_Exercise goal:_ In the records below, find the line containing "none -> tan round brick L8 level 1", then copy that line and all lines after it, exactly, omitting every picture.

+===+

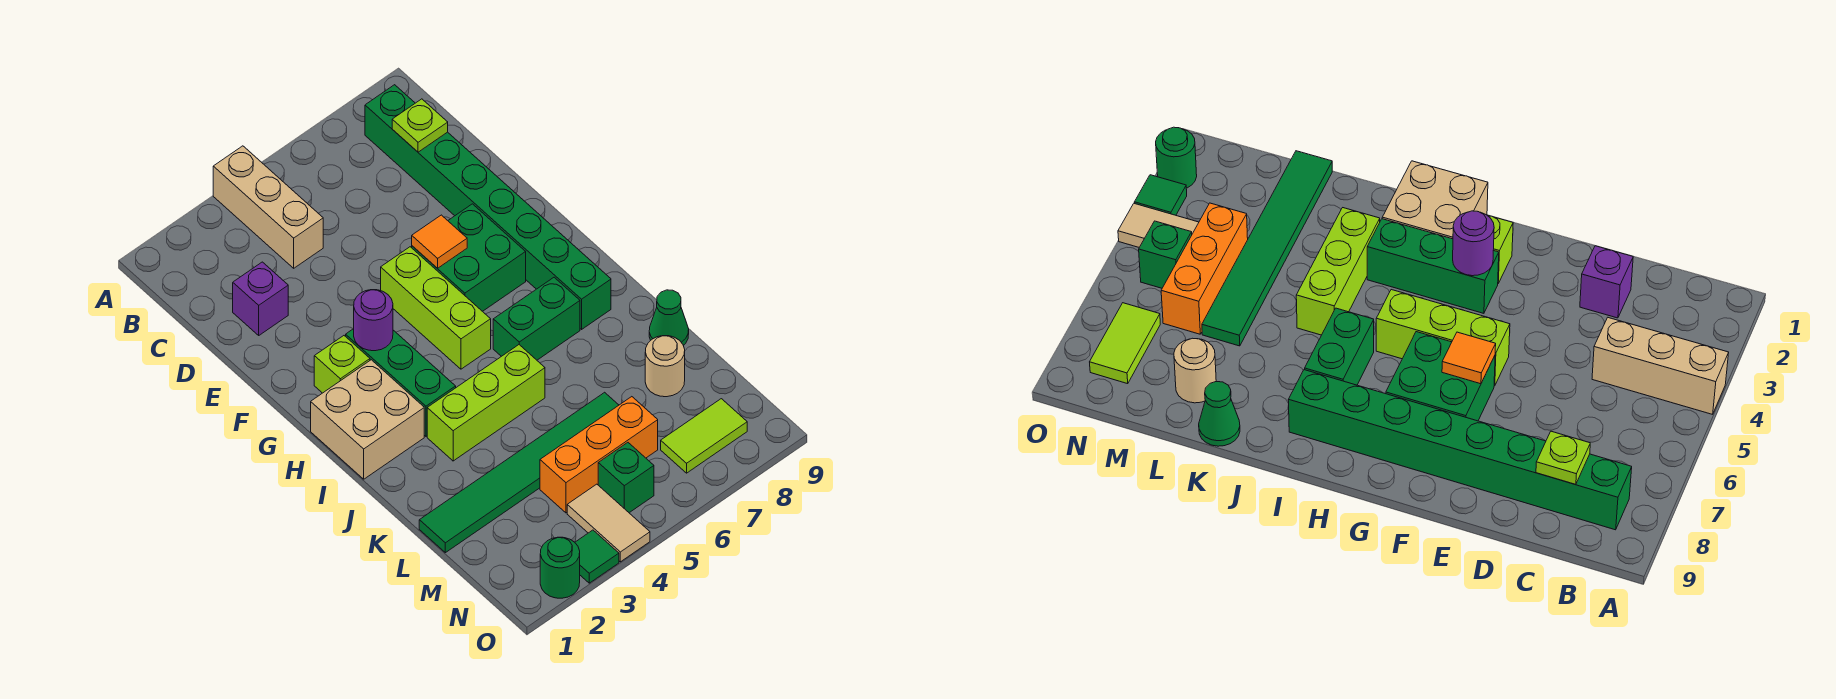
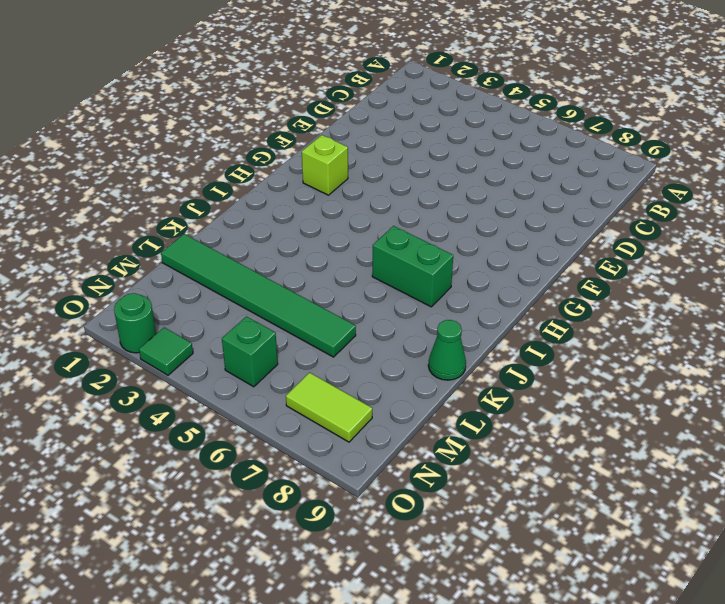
none -> tan brick A4:C4 level 1
none -> green brick B8:I8 level 1
none -> purple brick D2 level 1

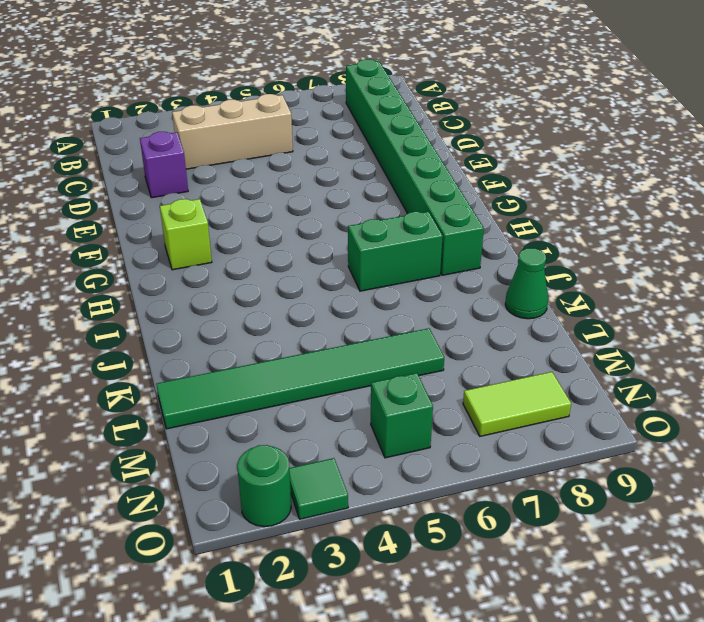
tan brick C3:C5 level 1 -> tan brick A4:C4 level 1
none -> lime brick F5:H5 level 1
none -> green brick F6:G7 level 1
none -> green brick G3:I3 level 1

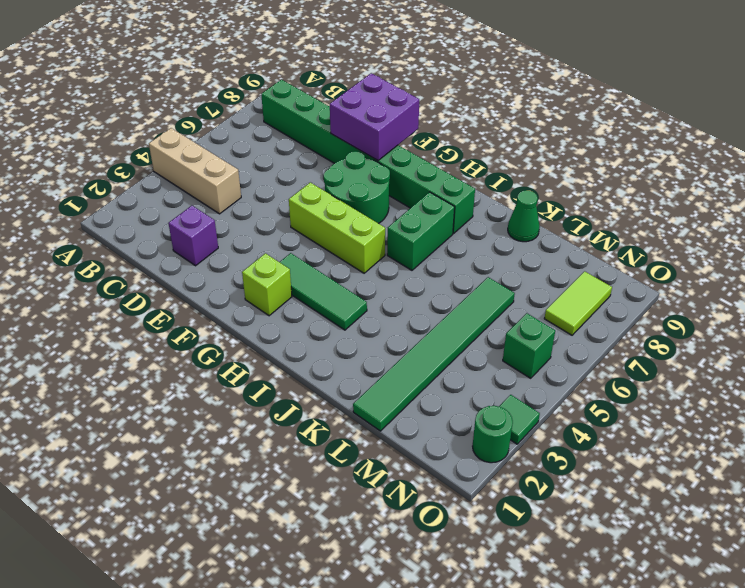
purple brick E8:F9 level 2 -> none
green round brick F6:G7 level 1 -> green brick F6:G7 level 1
green tile G3:I3 level 1 -> green brick G3:I3 level 1
none -> tan brick H1:I2 level 1
none -> lime brick J3:J5 level 1
none -> tan round brick L8 level 1

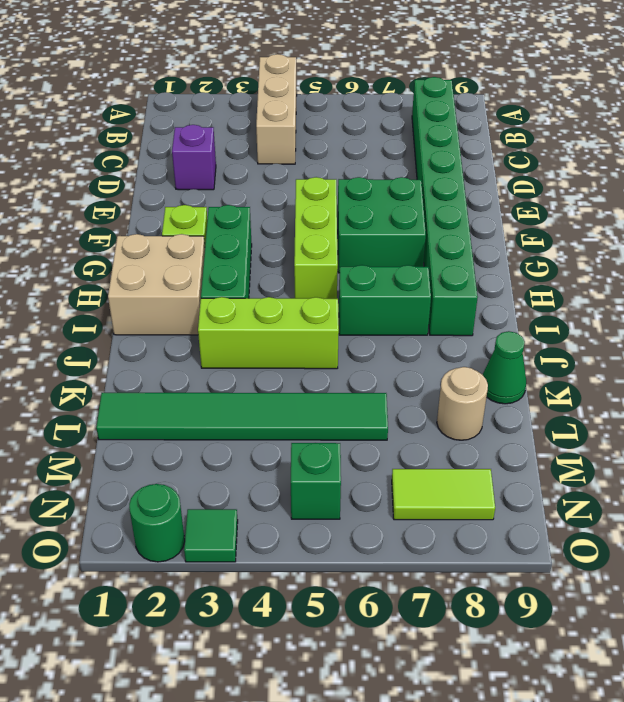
none -> orange brick M4:M6 level 1
none -> tan tile N4:O4 level 1
none -> lime plate C8 level 2

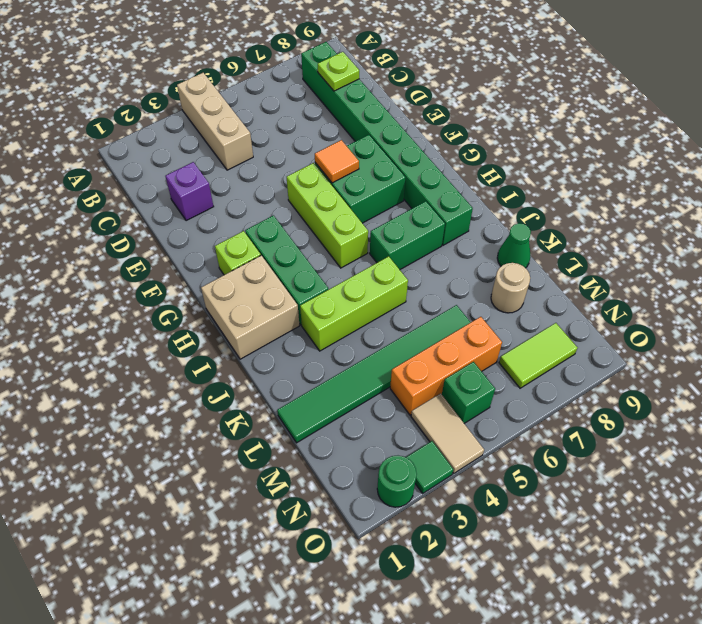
none -> purple round brick G3 level 2

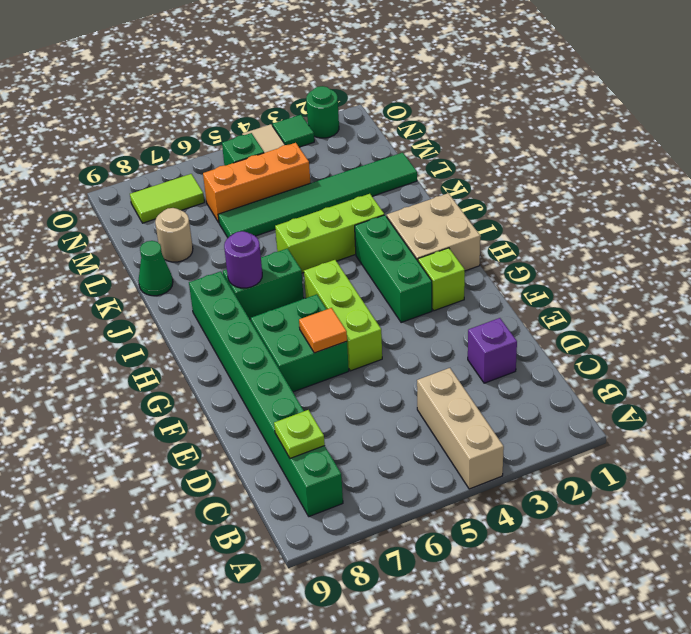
purple round brick I7 level 2 -> purple round brick G3 level 2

+===+

_Completed exercise:_
none -> tan round brick L8 level 1

none -> orange brick M4:M6 level 1
none -> tan tile N4:O4 level 1
none -> lime plate C8 level 2

none -> purple round brick G3 level 2

purple round brick I7 level 2 -> purple round brick G3 level 2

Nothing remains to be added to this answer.